EXERCISE OBJECTIVE
Write out the records between the line holding "imported (86, 367)" and the line holding "copies (245, 876)", inclusive, as a numbered list with blank lines left out.

++++ EXERCISE INPUT

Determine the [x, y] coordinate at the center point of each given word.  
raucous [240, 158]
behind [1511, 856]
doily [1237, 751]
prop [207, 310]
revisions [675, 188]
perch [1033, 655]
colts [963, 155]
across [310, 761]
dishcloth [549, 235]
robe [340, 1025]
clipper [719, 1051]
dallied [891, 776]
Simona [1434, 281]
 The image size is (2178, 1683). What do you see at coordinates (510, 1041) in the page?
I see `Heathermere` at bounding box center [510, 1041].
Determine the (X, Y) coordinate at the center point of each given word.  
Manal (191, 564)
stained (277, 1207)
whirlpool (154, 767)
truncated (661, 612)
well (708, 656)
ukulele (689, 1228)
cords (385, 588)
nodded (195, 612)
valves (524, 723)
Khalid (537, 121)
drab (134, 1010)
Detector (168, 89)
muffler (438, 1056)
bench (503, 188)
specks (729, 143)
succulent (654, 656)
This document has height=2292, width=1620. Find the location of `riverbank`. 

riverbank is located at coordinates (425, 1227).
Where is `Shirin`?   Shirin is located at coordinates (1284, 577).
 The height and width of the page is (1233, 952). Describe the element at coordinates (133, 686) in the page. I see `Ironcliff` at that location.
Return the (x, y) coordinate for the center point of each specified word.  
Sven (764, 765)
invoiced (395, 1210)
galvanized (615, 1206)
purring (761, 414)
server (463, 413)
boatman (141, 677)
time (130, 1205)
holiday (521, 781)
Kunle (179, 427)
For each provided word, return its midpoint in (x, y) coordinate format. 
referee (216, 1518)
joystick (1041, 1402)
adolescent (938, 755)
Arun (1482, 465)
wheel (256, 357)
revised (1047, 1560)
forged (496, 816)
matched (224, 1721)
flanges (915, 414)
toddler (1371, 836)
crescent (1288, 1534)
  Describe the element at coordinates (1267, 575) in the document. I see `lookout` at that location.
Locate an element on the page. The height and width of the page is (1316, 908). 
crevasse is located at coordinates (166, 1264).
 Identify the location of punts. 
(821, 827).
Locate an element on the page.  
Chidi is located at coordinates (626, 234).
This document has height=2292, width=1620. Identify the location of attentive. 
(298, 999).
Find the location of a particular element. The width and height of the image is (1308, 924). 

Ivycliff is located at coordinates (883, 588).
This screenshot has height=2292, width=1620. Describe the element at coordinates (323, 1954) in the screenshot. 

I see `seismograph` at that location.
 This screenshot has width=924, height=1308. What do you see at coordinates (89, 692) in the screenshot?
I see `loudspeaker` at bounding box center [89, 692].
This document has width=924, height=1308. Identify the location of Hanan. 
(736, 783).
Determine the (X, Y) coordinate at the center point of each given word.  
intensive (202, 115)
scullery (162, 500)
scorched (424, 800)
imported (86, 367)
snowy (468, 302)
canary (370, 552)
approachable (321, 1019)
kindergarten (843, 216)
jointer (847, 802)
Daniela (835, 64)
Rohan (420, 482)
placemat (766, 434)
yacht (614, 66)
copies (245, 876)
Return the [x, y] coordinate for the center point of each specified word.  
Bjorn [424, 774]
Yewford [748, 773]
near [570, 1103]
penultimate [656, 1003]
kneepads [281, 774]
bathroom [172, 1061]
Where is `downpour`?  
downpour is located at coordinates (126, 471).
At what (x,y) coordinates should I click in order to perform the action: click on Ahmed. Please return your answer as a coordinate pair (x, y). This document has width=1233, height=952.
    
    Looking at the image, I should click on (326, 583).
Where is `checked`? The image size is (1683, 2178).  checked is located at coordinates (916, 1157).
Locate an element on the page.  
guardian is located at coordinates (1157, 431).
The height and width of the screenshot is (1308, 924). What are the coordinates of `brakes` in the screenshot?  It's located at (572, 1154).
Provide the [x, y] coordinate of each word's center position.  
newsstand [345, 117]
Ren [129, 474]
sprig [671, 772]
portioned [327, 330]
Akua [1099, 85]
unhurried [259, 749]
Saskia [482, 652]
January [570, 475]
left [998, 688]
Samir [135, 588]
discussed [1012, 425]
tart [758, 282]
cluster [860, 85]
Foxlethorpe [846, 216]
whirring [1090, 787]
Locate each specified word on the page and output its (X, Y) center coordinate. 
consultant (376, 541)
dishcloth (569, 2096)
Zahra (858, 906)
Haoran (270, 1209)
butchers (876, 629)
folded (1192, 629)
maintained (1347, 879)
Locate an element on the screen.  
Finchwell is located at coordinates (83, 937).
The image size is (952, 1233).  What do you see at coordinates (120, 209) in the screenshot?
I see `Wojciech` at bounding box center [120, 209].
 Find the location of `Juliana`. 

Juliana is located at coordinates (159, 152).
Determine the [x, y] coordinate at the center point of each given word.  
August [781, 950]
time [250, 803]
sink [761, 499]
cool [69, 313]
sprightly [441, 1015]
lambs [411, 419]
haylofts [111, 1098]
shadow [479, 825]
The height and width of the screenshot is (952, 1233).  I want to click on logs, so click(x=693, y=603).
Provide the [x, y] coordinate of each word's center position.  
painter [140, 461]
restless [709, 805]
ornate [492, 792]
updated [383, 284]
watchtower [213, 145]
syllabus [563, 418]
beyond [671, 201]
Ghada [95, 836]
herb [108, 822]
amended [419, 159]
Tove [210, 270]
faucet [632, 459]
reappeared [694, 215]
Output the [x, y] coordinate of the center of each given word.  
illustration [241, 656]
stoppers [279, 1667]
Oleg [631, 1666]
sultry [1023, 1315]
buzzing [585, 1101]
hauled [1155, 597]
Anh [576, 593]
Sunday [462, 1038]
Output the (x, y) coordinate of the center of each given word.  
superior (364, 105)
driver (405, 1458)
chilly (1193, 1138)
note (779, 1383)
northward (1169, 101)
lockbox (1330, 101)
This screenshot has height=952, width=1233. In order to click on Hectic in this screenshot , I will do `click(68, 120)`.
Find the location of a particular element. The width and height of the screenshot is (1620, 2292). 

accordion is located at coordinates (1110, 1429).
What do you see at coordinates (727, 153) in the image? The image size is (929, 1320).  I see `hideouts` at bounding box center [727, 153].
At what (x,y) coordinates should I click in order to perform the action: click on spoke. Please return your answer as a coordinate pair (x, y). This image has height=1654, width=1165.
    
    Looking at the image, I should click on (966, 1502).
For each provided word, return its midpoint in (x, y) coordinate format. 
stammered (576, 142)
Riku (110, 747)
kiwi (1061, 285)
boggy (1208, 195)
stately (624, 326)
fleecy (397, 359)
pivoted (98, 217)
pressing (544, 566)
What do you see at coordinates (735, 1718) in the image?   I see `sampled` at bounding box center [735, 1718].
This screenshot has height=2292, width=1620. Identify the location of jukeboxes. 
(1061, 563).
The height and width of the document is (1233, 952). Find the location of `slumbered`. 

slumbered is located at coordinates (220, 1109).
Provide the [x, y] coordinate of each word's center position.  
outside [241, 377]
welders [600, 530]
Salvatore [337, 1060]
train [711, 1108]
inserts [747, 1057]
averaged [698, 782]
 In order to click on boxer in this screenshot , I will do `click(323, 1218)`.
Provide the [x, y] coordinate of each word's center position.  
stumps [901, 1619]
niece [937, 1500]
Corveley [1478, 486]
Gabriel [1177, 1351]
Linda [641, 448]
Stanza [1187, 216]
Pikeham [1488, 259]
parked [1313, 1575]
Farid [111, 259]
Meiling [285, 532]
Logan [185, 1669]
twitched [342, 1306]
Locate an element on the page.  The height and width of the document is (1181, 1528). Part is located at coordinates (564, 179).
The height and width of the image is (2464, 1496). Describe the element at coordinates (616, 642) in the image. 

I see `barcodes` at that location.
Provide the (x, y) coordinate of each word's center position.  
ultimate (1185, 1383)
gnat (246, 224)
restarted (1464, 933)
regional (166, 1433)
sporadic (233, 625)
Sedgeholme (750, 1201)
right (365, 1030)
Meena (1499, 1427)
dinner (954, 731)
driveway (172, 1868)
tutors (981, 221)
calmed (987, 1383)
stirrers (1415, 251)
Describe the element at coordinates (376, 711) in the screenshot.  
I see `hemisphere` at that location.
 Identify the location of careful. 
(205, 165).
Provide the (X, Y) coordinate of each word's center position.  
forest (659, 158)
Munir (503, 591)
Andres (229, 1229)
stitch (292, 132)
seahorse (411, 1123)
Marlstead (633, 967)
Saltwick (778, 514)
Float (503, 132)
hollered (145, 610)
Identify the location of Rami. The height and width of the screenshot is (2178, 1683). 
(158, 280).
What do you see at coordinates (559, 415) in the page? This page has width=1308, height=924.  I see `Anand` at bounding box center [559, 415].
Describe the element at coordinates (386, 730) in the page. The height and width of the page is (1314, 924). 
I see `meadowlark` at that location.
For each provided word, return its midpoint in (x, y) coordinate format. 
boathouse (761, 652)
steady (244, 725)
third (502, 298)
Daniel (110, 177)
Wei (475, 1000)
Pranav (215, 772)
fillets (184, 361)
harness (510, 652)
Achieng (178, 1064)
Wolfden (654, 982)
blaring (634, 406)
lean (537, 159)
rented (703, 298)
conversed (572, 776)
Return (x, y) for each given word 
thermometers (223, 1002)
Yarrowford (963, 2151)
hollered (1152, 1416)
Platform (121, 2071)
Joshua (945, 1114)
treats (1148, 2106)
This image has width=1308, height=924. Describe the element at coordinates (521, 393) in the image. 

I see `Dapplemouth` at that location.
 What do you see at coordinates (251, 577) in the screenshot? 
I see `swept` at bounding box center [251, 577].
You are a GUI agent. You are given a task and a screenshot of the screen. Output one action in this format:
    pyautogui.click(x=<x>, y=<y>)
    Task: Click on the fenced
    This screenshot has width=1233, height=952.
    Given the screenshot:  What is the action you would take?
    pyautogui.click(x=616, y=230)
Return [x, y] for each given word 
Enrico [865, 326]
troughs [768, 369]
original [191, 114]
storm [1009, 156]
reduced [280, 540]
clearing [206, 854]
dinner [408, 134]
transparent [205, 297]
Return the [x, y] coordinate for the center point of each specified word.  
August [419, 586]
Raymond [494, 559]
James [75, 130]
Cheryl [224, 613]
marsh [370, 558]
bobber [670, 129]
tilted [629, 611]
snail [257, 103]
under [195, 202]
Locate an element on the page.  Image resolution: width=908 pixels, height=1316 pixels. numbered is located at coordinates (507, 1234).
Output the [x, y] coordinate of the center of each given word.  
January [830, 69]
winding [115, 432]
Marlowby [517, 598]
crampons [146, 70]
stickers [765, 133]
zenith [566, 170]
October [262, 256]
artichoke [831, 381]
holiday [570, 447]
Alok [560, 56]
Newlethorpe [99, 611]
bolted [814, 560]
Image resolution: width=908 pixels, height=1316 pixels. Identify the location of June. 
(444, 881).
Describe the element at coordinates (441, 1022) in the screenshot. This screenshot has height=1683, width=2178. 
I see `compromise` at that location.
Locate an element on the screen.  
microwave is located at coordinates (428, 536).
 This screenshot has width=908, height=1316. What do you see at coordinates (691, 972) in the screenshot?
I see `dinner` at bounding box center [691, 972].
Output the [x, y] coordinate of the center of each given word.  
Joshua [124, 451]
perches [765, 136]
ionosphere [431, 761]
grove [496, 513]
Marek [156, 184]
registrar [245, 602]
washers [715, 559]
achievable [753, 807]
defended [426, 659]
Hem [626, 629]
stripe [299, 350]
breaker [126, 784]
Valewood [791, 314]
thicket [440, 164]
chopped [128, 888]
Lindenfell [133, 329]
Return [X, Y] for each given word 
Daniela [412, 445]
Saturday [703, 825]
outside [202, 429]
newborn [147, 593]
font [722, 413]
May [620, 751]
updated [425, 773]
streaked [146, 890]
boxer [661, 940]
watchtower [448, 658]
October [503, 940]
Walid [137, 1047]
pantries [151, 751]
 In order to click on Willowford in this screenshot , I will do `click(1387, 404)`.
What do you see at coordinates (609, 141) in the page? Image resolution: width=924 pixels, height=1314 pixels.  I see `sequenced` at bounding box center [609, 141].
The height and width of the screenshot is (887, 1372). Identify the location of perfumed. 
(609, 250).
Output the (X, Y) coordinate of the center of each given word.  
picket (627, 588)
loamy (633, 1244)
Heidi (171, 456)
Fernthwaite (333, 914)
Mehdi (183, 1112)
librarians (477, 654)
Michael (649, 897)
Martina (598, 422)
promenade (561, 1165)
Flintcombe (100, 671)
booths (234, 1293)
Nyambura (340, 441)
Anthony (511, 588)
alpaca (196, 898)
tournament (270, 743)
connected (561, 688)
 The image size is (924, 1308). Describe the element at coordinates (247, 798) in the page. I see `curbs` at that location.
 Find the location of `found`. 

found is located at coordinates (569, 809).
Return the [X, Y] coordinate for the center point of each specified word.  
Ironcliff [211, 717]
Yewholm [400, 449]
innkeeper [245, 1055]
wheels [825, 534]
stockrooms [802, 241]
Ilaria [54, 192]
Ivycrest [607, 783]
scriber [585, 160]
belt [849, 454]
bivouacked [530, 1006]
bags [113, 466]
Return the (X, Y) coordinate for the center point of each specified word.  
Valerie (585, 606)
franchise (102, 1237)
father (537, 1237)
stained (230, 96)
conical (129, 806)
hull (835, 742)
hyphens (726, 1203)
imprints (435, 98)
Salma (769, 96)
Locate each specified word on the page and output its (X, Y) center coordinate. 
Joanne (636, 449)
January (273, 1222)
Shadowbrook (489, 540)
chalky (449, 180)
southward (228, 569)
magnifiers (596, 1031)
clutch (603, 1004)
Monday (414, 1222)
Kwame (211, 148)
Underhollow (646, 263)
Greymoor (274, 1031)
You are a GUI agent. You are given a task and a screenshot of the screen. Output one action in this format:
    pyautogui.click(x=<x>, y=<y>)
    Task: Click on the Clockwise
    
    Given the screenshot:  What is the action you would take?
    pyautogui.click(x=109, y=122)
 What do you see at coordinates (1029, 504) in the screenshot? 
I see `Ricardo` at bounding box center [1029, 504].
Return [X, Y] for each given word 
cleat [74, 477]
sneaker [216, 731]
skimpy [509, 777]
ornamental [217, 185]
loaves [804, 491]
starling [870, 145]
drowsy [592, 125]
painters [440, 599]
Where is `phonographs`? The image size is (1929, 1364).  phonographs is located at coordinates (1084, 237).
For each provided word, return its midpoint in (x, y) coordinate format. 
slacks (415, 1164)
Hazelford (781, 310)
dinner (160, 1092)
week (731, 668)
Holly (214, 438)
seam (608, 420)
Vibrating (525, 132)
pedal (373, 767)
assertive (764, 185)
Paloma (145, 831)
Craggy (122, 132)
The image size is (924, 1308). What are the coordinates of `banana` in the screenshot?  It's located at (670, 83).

++++++++

TASK OUTPUT
1. imported (86, 367)
2. snowy (468, 302)
3. canary (370, 552)
4. approachable (321, 1019)
5. kindergarten (843, 216)
6. jointer (847, 802)
7. Daniela (835, 64)
8. Rohan (420, 482)
9. placemat (766, 434)
10. yacht (614, 66)
11. copies (245, 876)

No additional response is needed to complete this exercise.